### What you should do
If the records below hold pictures, omit them, and print exactly the lines from the first line through the line containing "(448, 455) = (955, 295): turquoise", inclusive.

Object change listings
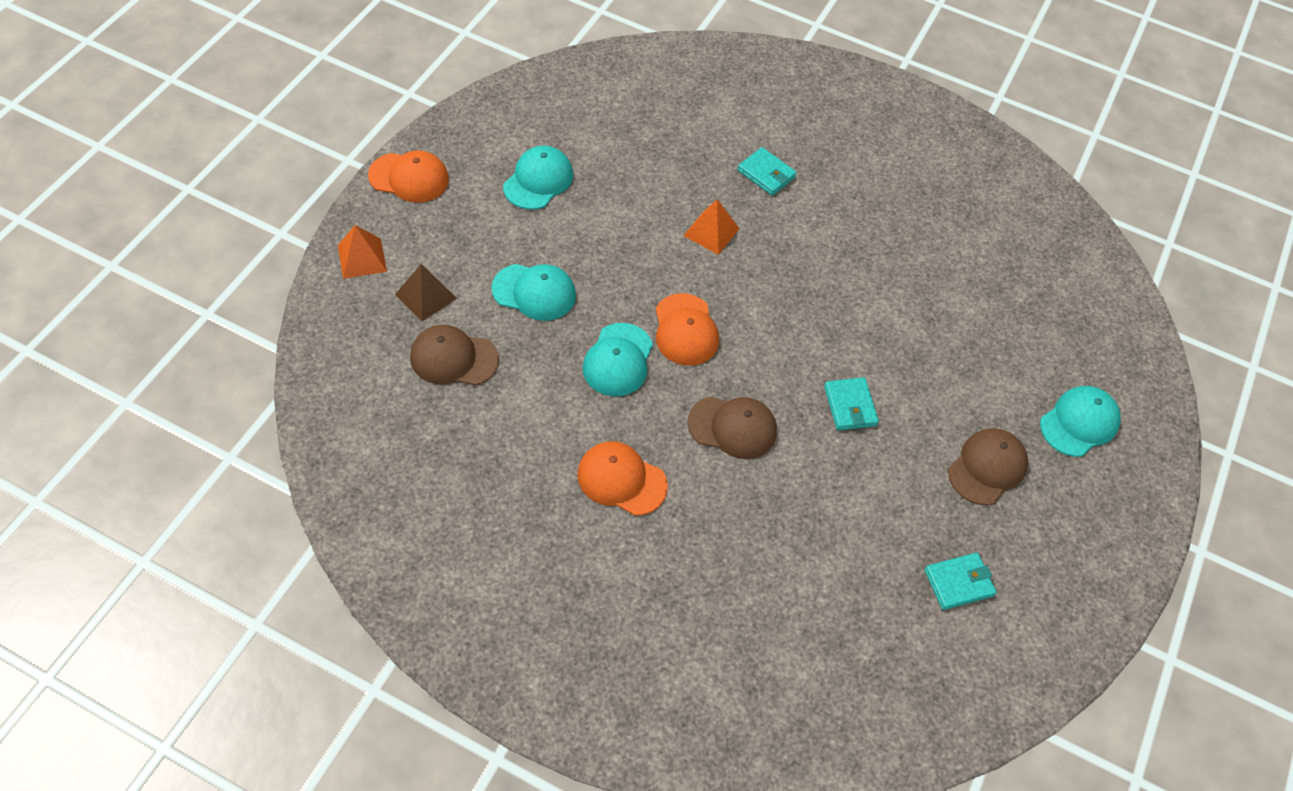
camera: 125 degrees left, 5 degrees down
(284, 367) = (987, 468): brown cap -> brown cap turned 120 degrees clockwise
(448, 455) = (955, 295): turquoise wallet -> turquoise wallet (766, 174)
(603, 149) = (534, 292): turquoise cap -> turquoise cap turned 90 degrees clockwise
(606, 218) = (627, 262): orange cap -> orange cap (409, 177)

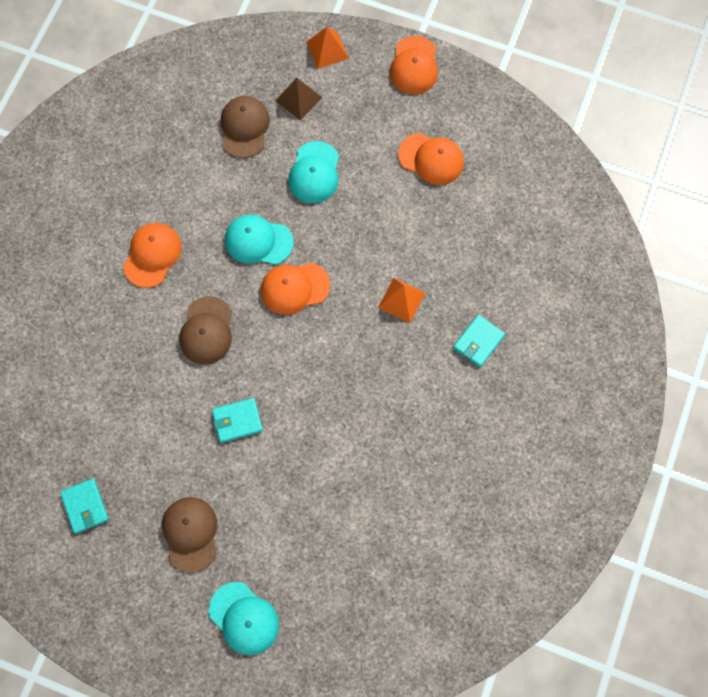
camera: 90 degrees right, 15 degrees up
(538, 180) = (431, 159): turquoise cap -> orange cap
(987, 468) = (190, 534): brown cap -> brown cap turned 135 degrees counterclockwise

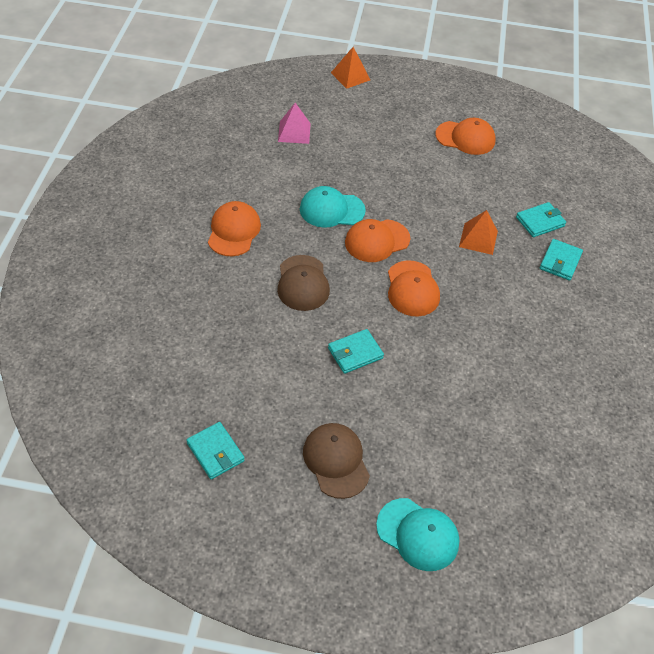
camera: 15 degrees left, 20 degrees down
(244, 127) = (294, 132): brown cap -> pink pyramid
(298, 99) = (336, 109): brown pyramid -> none
(314, 173) = (367, 157): turquoise cap -> none
(414, 65) = (427, 80): orange cap -> orange cap (412, 289)
(475, 287) = (540, 222): none -> turquoise wallet

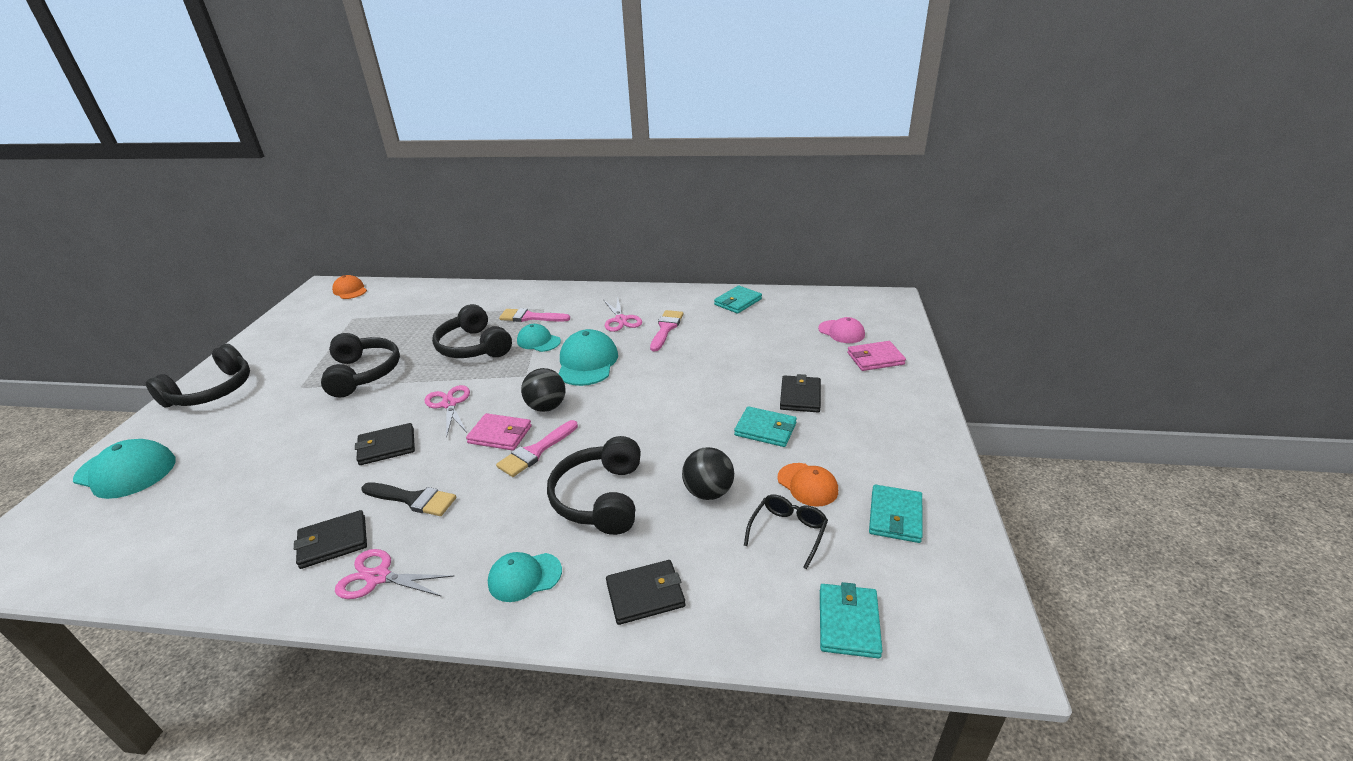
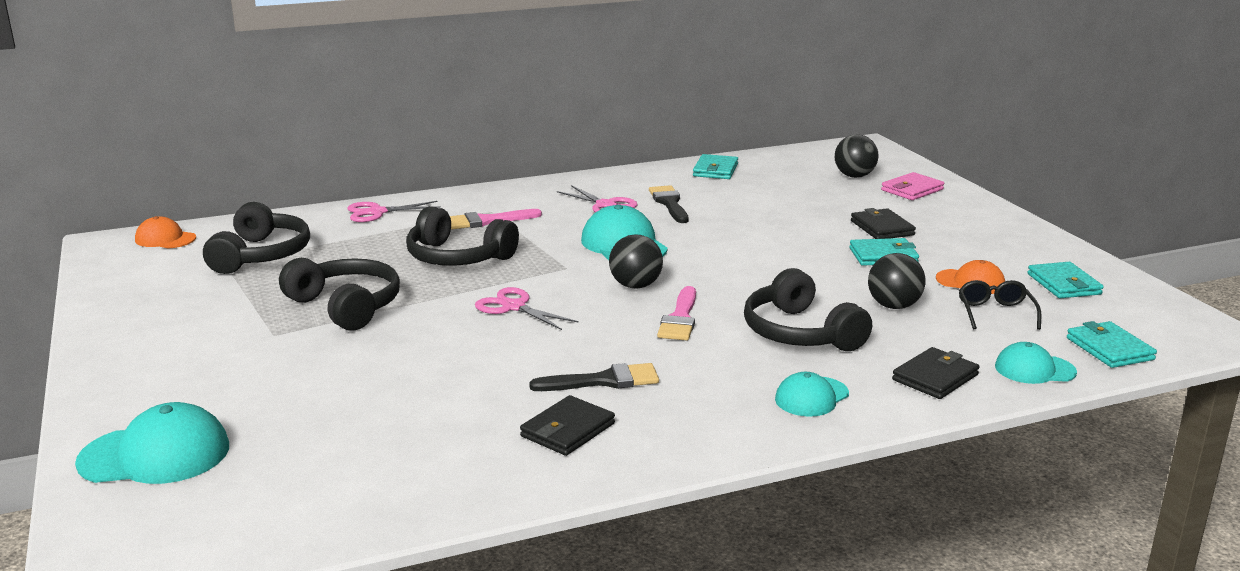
camera: 30 degrees left, 10 degrees down
(212, 391) = (137, 365): black headphones -> black headphones (261, 255)
(378, 577) = (664, 437): pink scissors -> pink scissors (377, 212)
(387, 447) = (497, 353): black wallet -> none
(500, 434) = (618, 316): pink wallet -> none
(538, 341) = (534, 238): turquoise cap -> turquoise cap (1034, 369)
(666, 328) = (669, 203): pink brush -> black brush
(841, 332) = (854, 176): pink cap -> black ball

### Output of the task
camera: 125 degrees left, 5 degrees down
(284, 367) = (987, 468): brown cap -> brown cap turned 120 degrees clockwise
(448, 455) = (955, 295): turquoise wallet -> turquoise wallet (766, 174)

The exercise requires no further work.